**THE PROBLEM**
In the material below, find the line containing "R9: 4.7k (W3, W4) -> none" and the line containing "R10: 100 (J3/1, VDD) -> 47 (J3/1, VDD)", then reproduce exactly both of them and every line between, and nothing else.
********
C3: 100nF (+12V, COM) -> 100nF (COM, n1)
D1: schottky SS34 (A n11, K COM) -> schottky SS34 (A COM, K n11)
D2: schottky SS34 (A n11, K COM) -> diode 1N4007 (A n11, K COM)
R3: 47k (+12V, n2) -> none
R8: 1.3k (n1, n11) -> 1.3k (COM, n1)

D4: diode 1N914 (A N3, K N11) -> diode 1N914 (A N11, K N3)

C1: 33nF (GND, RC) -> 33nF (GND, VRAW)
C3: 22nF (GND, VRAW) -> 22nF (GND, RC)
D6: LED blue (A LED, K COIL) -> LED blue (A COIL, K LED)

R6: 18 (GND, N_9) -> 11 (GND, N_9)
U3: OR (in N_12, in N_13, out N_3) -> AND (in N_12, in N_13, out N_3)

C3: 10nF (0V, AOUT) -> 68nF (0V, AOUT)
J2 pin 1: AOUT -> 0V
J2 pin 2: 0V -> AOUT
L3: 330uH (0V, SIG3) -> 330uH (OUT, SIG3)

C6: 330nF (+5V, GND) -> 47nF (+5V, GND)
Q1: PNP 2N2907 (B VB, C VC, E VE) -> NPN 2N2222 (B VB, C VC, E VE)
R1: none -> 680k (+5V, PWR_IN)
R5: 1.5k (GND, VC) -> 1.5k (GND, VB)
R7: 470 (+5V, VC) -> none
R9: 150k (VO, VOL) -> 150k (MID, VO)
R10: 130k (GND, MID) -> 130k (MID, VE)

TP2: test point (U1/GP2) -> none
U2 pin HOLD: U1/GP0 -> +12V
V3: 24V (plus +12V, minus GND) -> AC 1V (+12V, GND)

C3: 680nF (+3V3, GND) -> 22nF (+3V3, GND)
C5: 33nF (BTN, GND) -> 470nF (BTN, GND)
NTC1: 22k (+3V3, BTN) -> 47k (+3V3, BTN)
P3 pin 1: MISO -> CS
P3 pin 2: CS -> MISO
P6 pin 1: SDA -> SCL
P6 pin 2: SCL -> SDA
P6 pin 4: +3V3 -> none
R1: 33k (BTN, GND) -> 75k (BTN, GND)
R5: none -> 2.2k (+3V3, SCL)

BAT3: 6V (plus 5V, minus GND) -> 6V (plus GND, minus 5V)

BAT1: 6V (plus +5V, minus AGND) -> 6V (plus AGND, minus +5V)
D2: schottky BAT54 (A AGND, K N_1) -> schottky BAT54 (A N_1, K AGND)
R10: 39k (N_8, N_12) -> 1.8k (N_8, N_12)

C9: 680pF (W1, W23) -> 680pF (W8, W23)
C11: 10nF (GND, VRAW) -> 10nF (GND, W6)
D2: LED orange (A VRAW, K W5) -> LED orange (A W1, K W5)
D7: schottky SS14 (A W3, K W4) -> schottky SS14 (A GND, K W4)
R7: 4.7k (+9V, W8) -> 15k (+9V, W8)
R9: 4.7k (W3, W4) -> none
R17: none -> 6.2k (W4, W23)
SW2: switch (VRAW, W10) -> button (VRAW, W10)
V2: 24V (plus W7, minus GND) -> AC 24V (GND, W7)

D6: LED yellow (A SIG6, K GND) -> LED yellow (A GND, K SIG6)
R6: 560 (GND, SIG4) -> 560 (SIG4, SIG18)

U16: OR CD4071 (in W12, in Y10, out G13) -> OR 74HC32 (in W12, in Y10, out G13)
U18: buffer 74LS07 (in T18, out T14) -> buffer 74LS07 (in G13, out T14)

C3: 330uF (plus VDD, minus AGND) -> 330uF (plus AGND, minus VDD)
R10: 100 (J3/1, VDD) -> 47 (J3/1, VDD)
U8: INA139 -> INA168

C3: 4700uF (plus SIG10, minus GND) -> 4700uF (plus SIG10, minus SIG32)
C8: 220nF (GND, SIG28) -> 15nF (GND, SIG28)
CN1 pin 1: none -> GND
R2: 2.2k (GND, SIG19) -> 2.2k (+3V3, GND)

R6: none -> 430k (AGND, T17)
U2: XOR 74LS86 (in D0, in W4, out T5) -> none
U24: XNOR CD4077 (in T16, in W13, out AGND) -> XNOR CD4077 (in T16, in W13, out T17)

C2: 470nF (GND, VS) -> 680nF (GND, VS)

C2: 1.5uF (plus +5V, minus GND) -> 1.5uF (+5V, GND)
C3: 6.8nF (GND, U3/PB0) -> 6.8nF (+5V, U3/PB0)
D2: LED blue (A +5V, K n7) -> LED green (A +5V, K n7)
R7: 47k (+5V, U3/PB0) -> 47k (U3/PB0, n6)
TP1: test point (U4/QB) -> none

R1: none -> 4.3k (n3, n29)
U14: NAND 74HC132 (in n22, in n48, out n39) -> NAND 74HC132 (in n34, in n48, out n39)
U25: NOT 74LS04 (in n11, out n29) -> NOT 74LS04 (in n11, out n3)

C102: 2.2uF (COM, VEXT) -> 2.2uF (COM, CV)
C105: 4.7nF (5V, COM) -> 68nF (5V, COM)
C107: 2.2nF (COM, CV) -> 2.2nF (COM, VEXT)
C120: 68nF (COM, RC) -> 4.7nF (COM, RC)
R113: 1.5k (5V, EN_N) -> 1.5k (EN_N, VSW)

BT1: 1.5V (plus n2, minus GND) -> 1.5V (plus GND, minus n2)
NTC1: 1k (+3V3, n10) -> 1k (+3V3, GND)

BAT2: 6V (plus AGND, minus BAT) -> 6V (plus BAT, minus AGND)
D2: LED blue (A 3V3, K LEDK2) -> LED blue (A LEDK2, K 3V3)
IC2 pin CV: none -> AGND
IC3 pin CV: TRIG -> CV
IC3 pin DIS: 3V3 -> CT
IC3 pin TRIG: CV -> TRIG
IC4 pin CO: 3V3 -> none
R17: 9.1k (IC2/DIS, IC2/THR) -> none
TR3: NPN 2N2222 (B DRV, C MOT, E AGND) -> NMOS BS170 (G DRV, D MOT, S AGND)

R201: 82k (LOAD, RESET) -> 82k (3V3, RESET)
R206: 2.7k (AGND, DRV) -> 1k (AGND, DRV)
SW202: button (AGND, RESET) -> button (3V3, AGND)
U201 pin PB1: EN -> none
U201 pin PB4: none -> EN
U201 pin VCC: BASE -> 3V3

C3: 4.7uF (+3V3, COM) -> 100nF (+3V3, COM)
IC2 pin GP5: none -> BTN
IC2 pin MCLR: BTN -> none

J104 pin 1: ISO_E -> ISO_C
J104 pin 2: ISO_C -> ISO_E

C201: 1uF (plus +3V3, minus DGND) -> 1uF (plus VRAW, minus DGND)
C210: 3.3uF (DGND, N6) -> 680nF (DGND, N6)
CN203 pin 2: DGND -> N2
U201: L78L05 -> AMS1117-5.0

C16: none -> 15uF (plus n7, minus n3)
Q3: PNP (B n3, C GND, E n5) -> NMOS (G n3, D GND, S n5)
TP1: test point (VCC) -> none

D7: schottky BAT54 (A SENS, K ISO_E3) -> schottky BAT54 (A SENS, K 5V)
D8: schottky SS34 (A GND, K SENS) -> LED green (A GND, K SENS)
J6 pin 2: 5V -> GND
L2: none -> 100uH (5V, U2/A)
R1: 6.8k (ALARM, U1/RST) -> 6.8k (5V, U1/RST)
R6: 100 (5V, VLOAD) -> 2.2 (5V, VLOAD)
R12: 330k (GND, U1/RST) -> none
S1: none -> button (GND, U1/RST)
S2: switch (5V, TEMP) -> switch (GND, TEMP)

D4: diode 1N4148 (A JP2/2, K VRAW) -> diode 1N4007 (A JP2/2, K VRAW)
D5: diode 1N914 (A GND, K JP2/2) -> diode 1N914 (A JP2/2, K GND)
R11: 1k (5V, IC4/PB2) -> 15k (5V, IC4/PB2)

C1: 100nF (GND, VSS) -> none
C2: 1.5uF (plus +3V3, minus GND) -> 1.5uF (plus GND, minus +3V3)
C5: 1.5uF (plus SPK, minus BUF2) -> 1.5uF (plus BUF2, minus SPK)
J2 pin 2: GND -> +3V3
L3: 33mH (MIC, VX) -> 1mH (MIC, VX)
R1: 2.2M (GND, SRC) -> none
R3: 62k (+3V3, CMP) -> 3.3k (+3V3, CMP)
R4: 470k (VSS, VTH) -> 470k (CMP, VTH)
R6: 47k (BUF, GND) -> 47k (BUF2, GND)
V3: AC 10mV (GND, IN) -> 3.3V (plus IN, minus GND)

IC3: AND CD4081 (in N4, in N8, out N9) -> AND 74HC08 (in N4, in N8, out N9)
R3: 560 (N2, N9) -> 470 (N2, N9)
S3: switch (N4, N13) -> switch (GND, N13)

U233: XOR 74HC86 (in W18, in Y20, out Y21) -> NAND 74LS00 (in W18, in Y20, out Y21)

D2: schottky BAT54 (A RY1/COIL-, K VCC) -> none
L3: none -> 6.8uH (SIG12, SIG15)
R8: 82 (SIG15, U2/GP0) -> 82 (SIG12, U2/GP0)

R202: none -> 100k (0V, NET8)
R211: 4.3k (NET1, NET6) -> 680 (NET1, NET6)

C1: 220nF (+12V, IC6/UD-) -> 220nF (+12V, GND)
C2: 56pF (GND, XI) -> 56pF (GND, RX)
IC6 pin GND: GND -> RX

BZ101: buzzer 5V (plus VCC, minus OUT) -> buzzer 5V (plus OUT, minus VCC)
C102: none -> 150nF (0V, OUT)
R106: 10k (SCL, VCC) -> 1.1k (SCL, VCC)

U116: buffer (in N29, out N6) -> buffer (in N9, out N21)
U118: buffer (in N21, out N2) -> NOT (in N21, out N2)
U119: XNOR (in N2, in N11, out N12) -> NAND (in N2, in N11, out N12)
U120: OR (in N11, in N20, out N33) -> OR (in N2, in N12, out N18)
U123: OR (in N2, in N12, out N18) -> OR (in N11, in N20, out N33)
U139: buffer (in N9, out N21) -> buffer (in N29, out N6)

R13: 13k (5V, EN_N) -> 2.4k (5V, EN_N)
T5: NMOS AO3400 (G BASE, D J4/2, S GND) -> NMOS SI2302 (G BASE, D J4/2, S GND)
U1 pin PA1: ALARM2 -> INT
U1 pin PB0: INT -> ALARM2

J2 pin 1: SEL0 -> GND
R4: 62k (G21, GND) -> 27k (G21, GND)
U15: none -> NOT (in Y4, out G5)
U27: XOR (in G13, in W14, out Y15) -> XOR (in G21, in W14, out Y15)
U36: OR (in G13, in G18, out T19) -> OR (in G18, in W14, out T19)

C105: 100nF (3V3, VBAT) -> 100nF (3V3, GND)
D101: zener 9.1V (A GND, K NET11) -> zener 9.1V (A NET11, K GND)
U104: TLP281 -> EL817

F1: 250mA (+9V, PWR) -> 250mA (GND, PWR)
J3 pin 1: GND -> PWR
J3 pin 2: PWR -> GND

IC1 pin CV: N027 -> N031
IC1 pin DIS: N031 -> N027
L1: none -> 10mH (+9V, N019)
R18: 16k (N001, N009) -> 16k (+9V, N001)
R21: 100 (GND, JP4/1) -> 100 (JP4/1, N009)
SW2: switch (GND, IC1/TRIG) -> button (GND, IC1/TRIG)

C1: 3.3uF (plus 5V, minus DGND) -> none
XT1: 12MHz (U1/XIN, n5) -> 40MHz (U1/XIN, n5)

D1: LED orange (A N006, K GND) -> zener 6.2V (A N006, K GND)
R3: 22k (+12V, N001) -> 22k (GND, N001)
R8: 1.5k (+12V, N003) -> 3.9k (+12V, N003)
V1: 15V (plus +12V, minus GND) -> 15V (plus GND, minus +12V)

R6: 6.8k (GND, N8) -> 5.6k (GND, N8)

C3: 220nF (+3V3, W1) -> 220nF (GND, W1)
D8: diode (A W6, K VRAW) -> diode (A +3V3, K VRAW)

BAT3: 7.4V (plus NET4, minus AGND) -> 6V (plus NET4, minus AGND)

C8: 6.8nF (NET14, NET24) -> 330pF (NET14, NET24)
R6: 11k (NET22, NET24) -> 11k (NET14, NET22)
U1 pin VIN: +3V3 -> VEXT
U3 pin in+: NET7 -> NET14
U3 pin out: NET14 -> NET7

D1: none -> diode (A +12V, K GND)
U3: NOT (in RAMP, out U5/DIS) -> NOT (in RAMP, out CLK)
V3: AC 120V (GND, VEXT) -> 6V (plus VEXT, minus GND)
********
**EXERCISE OUTPUT**
R9: 4.7k (W3, W4) -> none
R17: none -> 6.2k (W4, W23)
SW2: switch (VRAW, W10) -> button (VRAW, W10)
V2: 24V (plus W7, minus GND) -> AC 24V (GND, W7)

D6: LED yellow (A SIG6, K GND) -> LED yellow (A GND, K SIG6)
R6: 560 (GND, SIG4) -> 560 (SIG4, SIG18)

U16: OR CD4071 (in W12, in Y10, out G13) -> OR 74HC32 (in W12, in Y10, out G13)
U18: buffer 74LS07 (in T18, out T14) -> buffer 74LS07 (in G13, out T14)

C3: 330uF (plus VDD, minus AGND) -> 330uF (plus AGND, minus VDD)
R10: 100 (J3/1, VDD) -> 47 (J3/1, VDD)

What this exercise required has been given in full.